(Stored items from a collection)

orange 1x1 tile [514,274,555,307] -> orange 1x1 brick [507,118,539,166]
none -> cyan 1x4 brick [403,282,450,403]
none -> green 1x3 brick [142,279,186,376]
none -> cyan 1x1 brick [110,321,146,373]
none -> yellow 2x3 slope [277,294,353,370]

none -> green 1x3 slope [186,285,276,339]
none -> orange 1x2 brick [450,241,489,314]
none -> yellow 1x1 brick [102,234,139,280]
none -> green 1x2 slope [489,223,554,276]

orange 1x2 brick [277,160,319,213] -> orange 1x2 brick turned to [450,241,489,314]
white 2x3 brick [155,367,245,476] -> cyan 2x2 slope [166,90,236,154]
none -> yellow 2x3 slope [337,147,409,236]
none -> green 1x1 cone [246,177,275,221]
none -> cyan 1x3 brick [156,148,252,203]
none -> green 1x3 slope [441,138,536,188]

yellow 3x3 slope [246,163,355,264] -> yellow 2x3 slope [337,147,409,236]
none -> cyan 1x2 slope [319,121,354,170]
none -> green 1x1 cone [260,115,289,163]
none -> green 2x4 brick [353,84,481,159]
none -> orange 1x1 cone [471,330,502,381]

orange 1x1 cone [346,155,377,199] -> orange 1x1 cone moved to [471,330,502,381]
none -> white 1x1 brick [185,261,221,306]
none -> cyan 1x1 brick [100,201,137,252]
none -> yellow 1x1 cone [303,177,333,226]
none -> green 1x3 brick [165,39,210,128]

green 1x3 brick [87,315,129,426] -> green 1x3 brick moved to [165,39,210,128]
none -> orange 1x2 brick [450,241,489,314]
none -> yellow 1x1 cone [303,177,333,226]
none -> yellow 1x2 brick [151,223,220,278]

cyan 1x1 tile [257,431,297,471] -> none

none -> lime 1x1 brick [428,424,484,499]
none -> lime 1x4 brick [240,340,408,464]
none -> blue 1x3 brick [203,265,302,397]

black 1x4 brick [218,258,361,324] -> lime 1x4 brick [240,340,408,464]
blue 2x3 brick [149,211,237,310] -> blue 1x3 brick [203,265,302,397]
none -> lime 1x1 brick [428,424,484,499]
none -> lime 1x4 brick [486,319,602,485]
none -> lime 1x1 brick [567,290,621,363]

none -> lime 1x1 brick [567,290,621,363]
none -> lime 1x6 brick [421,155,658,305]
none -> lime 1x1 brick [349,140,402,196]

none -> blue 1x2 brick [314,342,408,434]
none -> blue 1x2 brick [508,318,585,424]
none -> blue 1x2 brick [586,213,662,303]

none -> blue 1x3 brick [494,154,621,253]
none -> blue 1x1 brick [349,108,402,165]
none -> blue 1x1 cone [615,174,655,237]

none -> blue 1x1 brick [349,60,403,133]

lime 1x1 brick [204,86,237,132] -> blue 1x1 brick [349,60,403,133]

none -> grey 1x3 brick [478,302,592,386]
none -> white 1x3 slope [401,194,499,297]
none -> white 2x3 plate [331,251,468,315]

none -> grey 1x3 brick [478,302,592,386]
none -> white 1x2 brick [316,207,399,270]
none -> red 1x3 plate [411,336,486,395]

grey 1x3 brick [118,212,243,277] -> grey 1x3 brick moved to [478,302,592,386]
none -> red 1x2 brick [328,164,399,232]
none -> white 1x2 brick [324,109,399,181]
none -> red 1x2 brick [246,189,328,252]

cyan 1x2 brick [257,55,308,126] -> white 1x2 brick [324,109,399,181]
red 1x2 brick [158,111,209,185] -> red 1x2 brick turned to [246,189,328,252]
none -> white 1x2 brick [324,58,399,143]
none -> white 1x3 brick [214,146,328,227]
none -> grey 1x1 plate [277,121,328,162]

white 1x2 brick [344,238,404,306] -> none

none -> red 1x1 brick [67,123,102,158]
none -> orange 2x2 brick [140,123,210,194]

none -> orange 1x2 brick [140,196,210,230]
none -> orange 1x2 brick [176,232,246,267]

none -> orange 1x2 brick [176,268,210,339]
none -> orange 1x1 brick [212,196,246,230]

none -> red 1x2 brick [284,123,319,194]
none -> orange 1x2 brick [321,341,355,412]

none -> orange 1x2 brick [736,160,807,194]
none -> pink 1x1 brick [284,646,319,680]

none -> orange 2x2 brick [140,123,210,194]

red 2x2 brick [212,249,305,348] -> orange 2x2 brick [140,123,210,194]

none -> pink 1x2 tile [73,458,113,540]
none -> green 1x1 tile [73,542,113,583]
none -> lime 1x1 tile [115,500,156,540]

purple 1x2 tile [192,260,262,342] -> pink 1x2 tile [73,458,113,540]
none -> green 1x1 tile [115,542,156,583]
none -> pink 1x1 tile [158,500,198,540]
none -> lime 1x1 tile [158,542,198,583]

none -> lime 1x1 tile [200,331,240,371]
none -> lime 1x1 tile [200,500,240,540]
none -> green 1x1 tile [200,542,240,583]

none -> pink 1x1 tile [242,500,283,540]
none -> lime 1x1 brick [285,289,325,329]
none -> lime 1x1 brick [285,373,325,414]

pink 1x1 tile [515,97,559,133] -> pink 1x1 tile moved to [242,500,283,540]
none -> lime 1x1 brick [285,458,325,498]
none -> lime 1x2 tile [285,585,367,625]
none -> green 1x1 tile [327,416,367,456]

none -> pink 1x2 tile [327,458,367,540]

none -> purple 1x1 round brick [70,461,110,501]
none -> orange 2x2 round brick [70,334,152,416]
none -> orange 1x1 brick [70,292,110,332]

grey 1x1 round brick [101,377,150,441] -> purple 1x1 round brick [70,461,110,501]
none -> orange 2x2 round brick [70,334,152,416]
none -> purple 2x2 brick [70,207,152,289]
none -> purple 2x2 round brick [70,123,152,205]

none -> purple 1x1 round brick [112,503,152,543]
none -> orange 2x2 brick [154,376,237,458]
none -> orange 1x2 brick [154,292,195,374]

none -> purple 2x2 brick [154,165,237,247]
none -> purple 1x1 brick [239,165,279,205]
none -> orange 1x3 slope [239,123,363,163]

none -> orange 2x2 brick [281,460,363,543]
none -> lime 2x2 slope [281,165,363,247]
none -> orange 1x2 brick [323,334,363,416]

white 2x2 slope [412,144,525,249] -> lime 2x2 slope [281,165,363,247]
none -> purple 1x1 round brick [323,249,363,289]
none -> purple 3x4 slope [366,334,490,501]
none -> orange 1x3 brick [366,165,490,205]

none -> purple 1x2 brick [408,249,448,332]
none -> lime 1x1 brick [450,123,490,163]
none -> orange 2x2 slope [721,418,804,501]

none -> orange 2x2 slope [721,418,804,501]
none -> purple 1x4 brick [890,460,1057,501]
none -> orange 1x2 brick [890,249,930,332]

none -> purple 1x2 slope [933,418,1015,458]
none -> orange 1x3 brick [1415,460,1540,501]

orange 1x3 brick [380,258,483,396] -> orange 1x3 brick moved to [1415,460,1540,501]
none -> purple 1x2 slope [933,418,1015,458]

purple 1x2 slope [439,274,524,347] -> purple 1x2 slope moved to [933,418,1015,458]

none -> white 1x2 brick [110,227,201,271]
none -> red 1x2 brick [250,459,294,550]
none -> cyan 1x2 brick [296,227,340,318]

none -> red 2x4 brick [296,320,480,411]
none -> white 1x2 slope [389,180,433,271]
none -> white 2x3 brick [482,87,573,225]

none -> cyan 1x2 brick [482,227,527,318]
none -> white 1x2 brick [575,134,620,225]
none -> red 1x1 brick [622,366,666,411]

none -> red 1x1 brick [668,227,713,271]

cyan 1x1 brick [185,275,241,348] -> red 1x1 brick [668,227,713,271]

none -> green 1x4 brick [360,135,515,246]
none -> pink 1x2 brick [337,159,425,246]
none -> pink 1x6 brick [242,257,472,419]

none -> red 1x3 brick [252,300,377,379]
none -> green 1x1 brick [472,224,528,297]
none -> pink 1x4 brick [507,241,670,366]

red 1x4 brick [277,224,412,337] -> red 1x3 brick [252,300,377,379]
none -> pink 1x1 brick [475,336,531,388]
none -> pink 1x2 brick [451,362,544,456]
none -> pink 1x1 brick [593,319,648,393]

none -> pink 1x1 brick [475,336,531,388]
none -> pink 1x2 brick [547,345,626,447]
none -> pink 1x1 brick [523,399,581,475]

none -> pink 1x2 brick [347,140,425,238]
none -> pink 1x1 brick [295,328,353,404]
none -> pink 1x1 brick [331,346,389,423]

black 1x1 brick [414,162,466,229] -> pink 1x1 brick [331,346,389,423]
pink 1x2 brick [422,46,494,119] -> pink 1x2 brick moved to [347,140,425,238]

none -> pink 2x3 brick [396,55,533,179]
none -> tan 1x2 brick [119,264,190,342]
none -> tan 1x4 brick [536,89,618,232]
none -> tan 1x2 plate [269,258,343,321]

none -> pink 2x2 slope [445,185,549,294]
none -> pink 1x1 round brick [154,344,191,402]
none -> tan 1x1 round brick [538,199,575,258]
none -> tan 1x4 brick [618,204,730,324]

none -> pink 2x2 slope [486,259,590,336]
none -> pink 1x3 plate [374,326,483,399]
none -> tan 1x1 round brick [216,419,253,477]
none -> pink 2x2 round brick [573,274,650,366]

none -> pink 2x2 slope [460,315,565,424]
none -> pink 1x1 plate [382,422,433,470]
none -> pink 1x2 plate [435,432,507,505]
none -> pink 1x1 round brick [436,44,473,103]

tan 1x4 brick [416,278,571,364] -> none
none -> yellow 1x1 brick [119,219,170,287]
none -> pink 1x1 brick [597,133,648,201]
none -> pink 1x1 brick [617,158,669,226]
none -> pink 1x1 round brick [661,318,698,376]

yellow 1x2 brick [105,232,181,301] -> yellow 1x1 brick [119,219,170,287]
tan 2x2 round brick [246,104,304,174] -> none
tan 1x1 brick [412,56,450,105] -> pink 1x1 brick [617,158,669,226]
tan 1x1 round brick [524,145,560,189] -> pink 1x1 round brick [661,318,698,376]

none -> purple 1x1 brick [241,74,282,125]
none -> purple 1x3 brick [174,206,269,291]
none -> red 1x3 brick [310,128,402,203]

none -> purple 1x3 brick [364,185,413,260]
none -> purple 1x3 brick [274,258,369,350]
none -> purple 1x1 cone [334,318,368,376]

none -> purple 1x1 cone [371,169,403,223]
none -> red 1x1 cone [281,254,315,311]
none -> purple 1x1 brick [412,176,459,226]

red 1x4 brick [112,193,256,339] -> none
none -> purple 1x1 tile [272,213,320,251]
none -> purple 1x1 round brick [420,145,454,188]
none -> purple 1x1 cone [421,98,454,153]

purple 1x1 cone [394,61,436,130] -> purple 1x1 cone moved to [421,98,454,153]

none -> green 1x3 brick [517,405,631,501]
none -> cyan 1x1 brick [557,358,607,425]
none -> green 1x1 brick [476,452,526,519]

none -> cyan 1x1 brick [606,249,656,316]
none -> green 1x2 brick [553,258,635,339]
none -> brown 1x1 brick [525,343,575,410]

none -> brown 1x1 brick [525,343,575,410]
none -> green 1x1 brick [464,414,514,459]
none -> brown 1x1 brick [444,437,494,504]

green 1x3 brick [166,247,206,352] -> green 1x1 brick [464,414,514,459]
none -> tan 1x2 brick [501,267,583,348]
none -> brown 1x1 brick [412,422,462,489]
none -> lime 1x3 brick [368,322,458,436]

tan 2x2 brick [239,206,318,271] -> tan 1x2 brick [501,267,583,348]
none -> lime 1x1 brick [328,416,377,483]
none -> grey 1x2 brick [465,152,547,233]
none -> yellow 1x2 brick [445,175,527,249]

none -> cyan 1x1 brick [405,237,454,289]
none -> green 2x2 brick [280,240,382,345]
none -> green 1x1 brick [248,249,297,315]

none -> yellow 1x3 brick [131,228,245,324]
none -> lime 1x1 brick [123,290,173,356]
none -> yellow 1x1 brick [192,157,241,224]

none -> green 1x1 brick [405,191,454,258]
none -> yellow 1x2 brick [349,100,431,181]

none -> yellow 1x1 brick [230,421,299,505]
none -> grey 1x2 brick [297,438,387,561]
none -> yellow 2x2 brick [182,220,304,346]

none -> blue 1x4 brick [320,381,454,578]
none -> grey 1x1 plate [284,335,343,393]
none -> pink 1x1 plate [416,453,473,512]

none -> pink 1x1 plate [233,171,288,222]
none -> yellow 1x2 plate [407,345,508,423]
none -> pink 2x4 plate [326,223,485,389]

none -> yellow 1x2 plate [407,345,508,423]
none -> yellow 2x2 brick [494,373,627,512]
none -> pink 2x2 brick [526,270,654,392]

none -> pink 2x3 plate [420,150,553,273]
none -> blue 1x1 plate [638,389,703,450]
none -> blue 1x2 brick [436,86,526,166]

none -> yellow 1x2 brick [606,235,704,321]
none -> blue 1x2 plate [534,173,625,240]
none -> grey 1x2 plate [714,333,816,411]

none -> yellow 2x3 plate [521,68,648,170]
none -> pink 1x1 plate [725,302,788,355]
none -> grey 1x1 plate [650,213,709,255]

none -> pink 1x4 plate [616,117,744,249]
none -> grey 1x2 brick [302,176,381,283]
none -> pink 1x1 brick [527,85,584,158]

--- DIRECTIONS FOR THIS TASK ---
Look through the data above and return exactly the lines from the one that contains "cyan 1x1 tile [257,431,297,471] -> none" to the one that contains "none -> blue 1x1 brick [349,60,403,133]", inclusive, with nothing else.

--- WORKED SOLUTION ---
cyan 1x1 tile [257,431,297,471] -> none

none -> lime 1x1 brick [428,424,484,499]
none -> lime 1x4 brick [240,340,408,464]
none -> blue 1x3 brick [203,265,302,397]

black 1x4 brick [218,258,361,324] -> lime 1x4 brick [240,340,408,464]
blue 2x3 brick [149,211,237,310] -> blue 1x3 brick [203,265,302,397]
none -> lime 1x1 brick [428,424,484,499]
none -> lime 1x4 brick [486,319,602,485]
none -> lime 1x1 brick [567,290,621,363]

none -> lime 1x1 brick [567,290,621,363]
none -> lime 1x6 brick [421,155,658,305]
none -> lime 1x1 brick [349,140,402,196]

none -> blue 1x2 brick [314,342,408,434]
none -> blue 1x2 brick [508,318,585,424]
none -> blue 1x2 brick [586,213,662,303]

none -> blue 1x3 brick [494,154,621,253]
none -> blue 1x1 brick [349,108,402,165]
none -> blue 1x1 cone [615,174,655,237]

none -> blue 1x1 brick [349,60,403,133]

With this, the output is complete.